• Work order
Extract the first line through the line containing "SONAR2 pin TRIG: SDA -> A5" from the listing below, exactly as written.

• Entries supplied

= Beginning of Section =

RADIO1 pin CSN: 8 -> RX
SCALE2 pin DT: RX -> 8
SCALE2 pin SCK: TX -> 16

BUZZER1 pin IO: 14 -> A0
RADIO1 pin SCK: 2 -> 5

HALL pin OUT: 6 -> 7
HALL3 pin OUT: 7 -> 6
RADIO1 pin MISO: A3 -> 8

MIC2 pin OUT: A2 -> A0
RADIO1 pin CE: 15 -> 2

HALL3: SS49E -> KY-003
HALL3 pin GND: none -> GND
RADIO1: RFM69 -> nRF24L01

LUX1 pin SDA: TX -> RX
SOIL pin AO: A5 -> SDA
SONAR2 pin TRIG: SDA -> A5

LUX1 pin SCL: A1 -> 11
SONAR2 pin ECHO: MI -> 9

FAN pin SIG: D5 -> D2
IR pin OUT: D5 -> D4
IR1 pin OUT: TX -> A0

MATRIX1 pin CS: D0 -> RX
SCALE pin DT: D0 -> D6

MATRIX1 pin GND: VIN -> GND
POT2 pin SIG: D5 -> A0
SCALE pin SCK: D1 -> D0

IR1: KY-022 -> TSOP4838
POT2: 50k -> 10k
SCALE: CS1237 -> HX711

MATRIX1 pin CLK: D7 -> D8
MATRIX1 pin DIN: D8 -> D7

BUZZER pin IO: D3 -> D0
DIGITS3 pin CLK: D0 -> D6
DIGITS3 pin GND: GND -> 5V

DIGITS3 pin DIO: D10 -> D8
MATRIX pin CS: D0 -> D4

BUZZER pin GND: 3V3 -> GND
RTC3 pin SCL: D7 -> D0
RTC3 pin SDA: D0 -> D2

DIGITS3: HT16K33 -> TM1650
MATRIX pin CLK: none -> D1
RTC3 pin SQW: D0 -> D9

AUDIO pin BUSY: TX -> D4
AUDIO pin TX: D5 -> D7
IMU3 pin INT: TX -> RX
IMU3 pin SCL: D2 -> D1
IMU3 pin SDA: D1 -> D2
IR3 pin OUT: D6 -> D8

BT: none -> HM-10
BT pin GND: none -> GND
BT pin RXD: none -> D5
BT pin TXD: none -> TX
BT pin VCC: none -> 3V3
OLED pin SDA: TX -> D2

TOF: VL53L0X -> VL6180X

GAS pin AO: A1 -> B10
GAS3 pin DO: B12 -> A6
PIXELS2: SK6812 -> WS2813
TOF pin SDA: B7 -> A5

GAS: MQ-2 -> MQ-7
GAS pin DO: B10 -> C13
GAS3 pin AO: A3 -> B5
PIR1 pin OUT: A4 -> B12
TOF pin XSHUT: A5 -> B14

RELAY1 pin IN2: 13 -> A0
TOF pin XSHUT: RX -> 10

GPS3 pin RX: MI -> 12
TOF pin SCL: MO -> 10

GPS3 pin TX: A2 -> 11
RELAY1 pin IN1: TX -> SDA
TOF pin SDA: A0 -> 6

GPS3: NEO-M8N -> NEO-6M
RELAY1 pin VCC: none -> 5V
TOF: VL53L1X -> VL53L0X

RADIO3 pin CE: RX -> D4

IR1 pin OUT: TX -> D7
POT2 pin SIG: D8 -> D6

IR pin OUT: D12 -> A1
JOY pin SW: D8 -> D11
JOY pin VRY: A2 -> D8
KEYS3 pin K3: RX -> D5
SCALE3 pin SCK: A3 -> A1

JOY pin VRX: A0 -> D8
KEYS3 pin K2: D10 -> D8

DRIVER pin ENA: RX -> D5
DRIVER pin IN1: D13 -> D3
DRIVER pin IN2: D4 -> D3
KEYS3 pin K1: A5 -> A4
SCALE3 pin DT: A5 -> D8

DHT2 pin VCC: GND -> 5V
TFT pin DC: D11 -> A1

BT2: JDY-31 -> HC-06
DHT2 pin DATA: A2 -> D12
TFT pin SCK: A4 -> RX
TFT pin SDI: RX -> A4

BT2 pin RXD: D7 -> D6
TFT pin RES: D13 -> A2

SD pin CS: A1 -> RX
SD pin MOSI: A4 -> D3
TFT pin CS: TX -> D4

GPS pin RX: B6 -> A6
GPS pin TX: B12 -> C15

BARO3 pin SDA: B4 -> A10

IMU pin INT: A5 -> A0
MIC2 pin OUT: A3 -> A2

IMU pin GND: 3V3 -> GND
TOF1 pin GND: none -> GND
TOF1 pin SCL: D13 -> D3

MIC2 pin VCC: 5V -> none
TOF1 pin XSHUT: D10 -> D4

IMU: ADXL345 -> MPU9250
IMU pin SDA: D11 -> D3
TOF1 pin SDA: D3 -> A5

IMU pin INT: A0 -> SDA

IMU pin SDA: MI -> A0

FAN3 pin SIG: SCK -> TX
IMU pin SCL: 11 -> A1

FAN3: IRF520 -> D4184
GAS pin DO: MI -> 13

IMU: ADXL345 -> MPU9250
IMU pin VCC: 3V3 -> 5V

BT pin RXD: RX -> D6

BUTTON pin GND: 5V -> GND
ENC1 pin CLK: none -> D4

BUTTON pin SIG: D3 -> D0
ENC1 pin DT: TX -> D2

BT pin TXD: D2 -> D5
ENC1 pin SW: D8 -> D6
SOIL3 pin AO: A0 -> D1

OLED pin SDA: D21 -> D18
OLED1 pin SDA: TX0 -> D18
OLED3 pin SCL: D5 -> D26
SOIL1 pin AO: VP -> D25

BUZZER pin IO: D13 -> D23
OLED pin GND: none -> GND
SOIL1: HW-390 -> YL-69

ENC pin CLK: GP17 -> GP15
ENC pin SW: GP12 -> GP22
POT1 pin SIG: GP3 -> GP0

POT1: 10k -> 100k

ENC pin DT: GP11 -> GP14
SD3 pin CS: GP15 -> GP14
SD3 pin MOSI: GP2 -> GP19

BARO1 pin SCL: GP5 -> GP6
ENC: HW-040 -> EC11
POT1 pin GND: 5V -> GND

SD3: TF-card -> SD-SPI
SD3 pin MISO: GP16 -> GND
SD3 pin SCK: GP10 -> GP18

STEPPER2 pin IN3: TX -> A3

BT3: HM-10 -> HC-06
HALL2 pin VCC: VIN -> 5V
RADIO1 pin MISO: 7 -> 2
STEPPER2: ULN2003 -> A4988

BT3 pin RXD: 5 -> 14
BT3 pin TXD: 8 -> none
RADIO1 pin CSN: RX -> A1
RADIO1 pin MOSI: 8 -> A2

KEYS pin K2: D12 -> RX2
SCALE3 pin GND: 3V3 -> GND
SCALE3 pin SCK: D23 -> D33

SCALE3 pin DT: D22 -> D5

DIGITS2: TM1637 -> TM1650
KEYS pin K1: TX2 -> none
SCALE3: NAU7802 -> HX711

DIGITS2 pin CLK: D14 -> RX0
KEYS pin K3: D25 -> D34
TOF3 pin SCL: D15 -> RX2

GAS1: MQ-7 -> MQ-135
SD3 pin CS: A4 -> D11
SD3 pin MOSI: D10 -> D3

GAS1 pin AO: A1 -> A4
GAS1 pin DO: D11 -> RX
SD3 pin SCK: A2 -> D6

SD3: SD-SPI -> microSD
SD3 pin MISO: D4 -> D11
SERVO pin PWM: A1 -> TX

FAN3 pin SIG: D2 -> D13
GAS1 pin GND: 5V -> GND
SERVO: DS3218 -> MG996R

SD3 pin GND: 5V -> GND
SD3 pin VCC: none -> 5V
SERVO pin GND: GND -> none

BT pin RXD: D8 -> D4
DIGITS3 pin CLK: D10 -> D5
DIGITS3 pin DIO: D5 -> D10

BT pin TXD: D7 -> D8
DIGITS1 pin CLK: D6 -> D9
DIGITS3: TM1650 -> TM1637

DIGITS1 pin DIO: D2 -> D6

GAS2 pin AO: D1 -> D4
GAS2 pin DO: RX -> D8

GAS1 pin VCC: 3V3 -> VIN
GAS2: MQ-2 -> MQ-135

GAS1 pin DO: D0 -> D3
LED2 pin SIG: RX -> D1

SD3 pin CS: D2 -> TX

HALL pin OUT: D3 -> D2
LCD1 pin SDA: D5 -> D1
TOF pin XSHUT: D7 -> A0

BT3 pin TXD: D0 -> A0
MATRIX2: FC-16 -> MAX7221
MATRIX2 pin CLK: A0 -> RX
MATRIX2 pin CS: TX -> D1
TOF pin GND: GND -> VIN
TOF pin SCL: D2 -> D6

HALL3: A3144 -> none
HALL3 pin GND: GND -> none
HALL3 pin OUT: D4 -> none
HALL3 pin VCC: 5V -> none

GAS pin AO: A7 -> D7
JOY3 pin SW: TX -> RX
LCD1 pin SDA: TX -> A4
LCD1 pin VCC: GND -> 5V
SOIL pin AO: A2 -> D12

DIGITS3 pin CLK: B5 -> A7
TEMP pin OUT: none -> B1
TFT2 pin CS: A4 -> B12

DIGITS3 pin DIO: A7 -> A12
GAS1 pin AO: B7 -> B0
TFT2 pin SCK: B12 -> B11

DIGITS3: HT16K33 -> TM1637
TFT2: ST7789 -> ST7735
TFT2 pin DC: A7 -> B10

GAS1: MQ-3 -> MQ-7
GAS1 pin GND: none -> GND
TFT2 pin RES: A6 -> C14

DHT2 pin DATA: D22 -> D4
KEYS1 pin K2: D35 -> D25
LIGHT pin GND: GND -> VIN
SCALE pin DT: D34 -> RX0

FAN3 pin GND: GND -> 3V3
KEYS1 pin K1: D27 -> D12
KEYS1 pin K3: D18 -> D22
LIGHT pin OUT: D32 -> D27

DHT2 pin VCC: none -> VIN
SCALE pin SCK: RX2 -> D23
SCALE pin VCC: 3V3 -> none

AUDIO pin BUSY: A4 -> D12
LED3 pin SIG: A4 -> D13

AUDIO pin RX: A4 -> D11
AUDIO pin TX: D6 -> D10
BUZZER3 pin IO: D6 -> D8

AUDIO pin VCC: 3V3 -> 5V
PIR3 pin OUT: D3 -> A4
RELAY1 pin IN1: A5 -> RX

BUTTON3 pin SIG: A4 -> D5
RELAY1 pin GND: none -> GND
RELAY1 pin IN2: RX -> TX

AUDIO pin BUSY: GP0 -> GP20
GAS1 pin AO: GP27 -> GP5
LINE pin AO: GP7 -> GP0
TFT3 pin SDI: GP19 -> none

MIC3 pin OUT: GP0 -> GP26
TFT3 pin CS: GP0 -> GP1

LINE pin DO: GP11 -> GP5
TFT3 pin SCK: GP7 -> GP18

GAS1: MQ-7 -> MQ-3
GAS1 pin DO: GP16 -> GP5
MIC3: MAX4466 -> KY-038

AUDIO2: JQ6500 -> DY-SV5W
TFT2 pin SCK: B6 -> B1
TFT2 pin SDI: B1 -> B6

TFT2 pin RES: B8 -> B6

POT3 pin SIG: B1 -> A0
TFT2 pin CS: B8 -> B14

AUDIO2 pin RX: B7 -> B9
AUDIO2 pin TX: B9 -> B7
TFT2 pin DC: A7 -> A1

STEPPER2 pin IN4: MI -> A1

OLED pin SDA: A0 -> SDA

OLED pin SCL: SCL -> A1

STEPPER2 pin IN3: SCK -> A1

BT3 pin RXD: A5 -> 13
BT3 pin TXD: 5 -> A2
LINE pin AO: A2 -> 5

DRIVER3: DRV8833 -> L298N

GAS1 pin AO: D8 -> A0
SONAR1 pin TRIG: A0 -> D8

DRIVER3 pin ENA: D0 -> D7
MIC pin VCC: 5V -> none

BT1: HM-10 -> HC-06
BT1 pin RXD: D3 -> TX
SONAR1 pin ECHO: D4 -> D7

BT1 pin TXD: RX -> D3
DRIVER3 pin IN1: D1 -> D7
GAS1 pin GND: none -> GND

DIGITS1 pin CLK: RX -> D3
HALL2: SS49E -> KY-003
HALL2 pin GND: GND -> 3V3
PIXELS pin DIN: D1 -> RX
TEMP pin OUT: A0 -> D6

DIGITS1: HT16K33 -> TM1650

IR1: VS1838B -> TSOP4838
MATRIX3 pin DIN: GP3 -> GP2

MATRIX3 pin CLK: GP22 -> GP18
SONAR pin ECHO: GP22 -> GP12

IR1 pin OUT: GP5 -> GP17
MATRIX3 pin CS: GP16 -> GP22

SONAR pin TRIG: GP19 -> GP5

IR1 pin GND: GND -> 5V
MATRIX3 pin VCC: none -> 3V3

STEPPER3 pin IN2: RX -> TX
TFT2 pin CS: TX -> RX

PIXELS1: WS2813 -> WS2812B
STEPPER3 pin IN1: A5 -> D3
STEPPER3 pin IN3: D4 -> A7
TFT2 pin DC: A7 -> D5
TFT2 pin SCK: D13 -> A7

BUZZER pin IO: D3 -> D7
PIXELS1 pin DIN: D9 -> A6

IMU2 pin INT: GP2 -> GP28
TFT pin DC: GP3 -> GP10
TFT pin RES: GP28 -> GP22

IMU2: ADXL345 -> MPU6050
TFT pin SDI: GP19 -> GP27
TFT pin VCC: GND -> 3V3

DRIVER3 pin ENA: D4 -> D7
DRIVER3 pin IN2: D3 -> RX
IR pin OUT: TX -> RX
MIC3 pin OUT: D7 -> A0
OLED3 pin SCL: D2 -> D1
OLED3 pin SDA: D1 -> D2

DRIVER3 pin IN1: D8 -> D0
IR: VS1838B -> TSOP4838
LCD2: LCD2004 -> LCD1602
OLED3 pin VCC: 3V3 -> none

= End of Section =

• Solved exercise
RADIO1 pin CSN: 8 -> RX
SCALE2 pin DT: RX -> 8
SCALE2 pin SCK: TX -> 16

BUZZER1 pin IO: 14 -> A0
RADIO1 pin SCK: 2 -> 5

HALL pin OUT: 6 -> 7
HALL3 pin OUT: 7 -> 6
RADIO1 pin MISO: A3 -> 8

MIC2 pin OUT: A2 -> A0
RADIO1 pin CE: 15 -> 2

HALL3: SS49E -> KY-003
HALL3 pin GND: none -> GND
RADIO1: RFM69 -> nRF24L01

LUX1 pin SDA: TX -> RX
SOIL pin AO: A5 -> SDA
SONAR2 pin TRIG: SDA -> A5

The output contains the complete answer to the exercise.